**What you should do**
Copy these lines word for word, keeping the same order, and leave the pictures out of your answer.

** Start of The records **

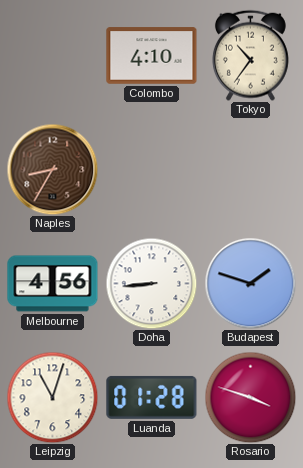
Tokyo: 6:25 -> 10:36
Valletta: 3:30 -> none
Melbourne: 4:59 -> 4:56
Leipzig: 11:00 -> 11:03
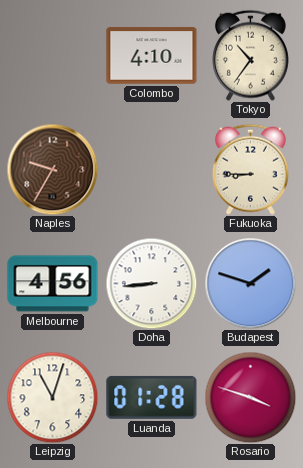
Naples: 8:35 -> 9:35
Fukuoka: none -> 8:45
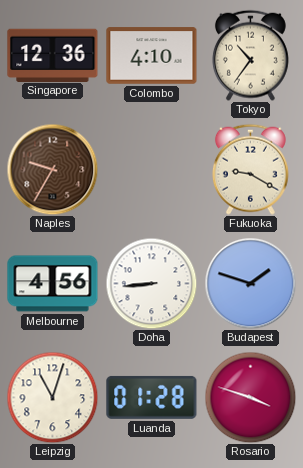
Singapore: none -> 12:36
Fukuoka: 8:45 -> 9:20
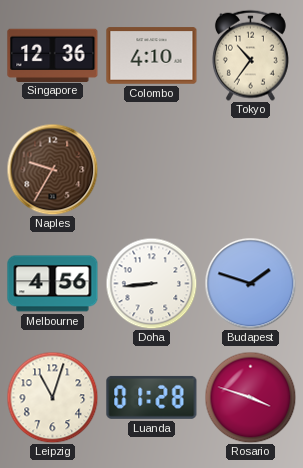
Fukuoka: 9:20 -> none
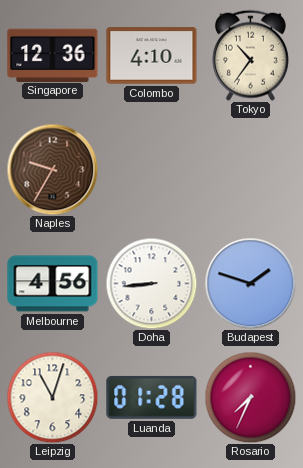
Rosario: 3:48 -> 7:34
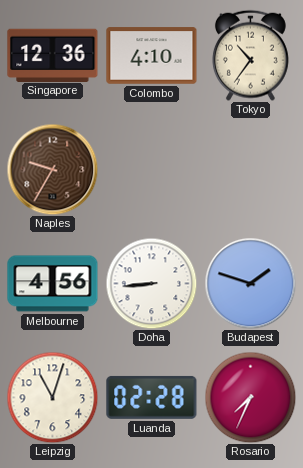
Luanda: 01:28 -> 02:28
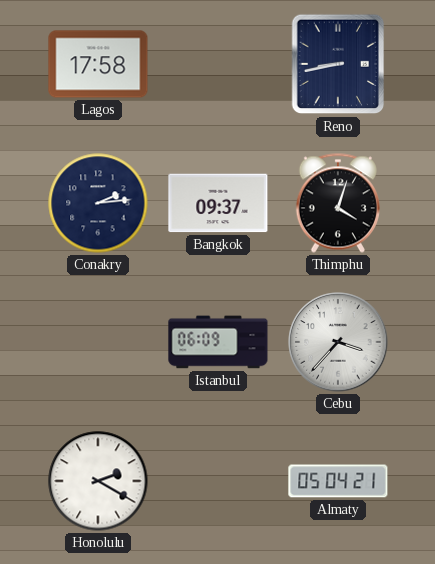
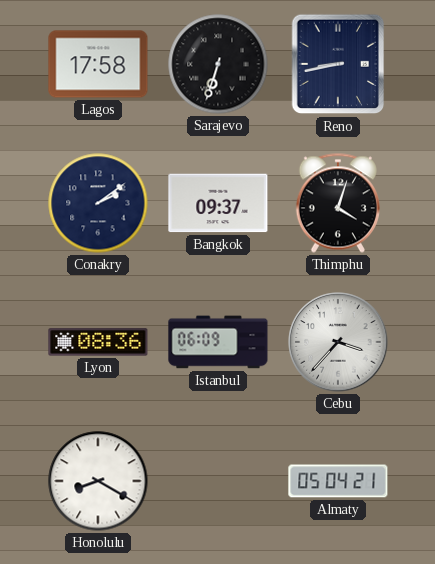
Sarajevo: none -> 6:33
Conakry: 2:14 -> 2:09
Lyon: none -> 08:36
Honolulu: 2:20 -> 8:20
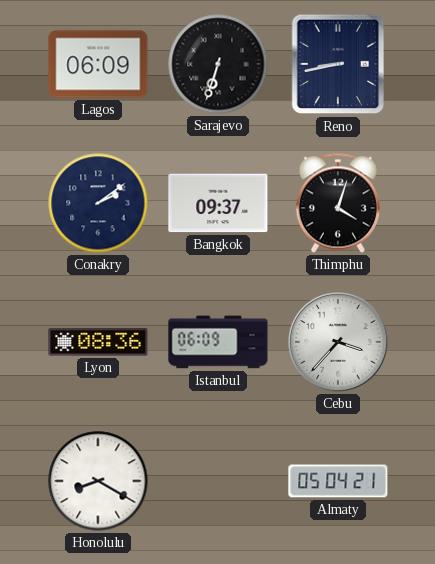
Lagos: 17:58 -> 06:09
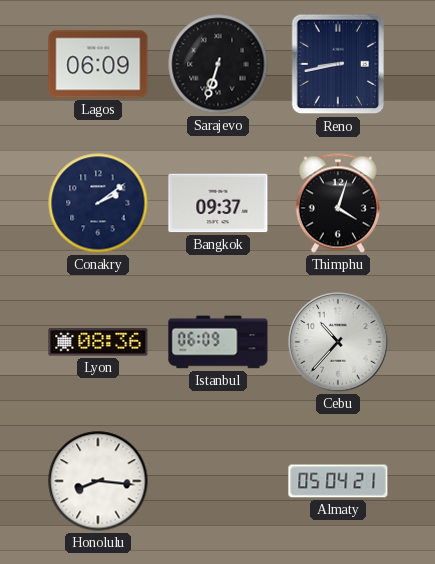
Cebu: 3:37 -> 10:37
Honolulu: 8:20 -> 8:16
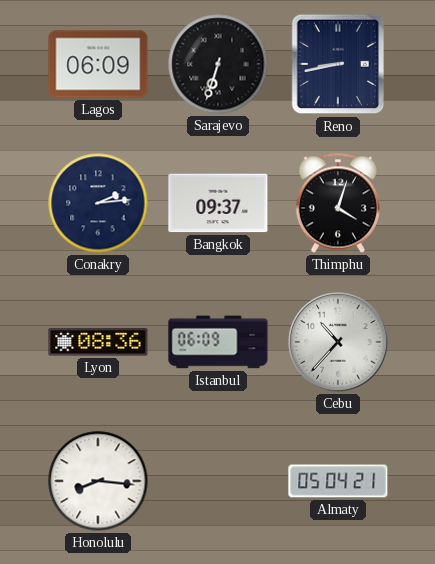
Conakry: 2:09 -> 2:14
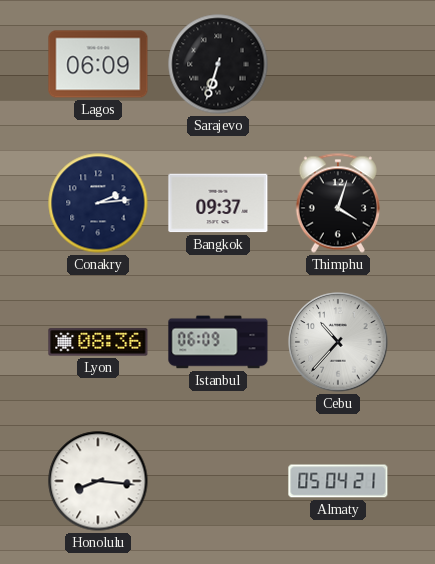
Reno: 8:43 -> none
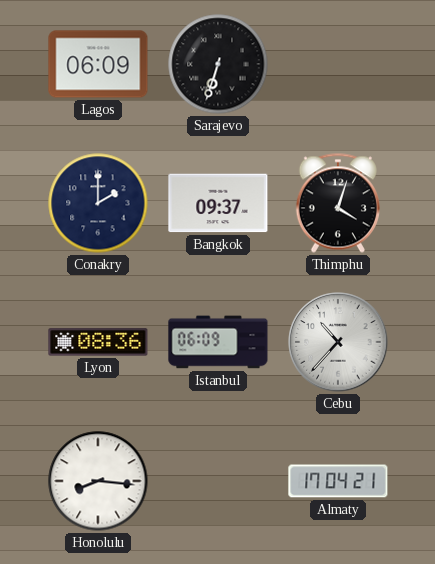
Conakry: 2:14 -> 2:00
Almaty: 05:04 -> 17:04
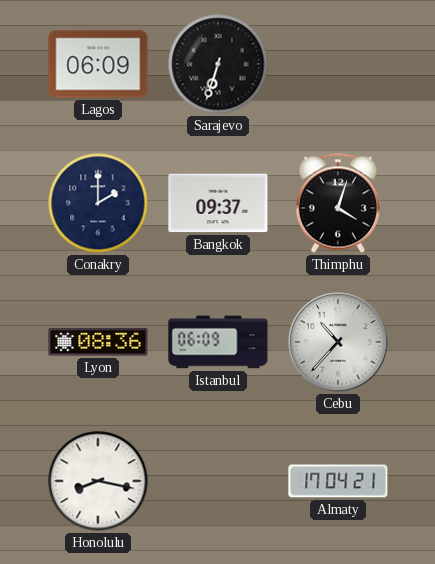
Honolulu: 8:16 -> 8:17
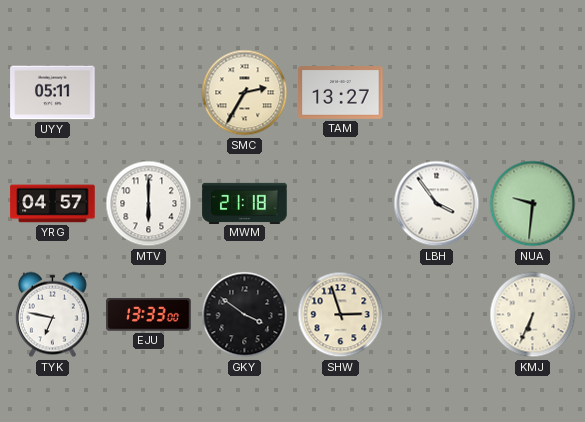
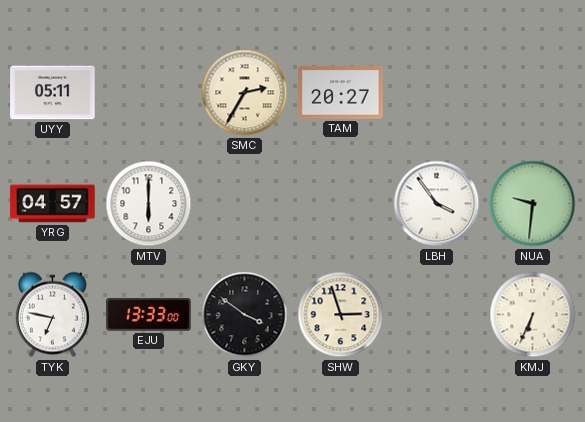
TAM: 13:27 -> 20:27
MWM: 21:18 -> none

** End of The records **

**Full output**
Tokyo: 6:25 -> 10:36
Valletta: 3:30 -> none
Melbourne: 4:59 -> 4:56
Leipzig: 11:00 -> 11:03
Naples: 8:35 -> 9:35
Fukuoka: none -> 8:45
Singapore: none -> 12:36
Fukuoka: 8:45 -> 9:20
Fukuoka: 9:20 -> none
Rosario: 3:48 -> 7:34
Luanda: 01:28 -> 02:28
Sarajevo: none -> 6:33
Conakry: 2:14 -> 2:09
Lyon: none -> 08:36
Honolulu: 2:20 -> 8:20
Lagos: 17:58 -> 06:09
Cebu: 3:37 -> 10:37
Honolulu: 8:20 -> 8:16
Conakry: 2:09 -> 2:14
Reno: 8:43 -> none
Conakry: 2:14 -> 2:00
Almaty: 05:04 -> 17:04
Honolulu: 8:16 -> 8:17
TAM: 13:27 -> 20:27
MWM: 21:18 -> none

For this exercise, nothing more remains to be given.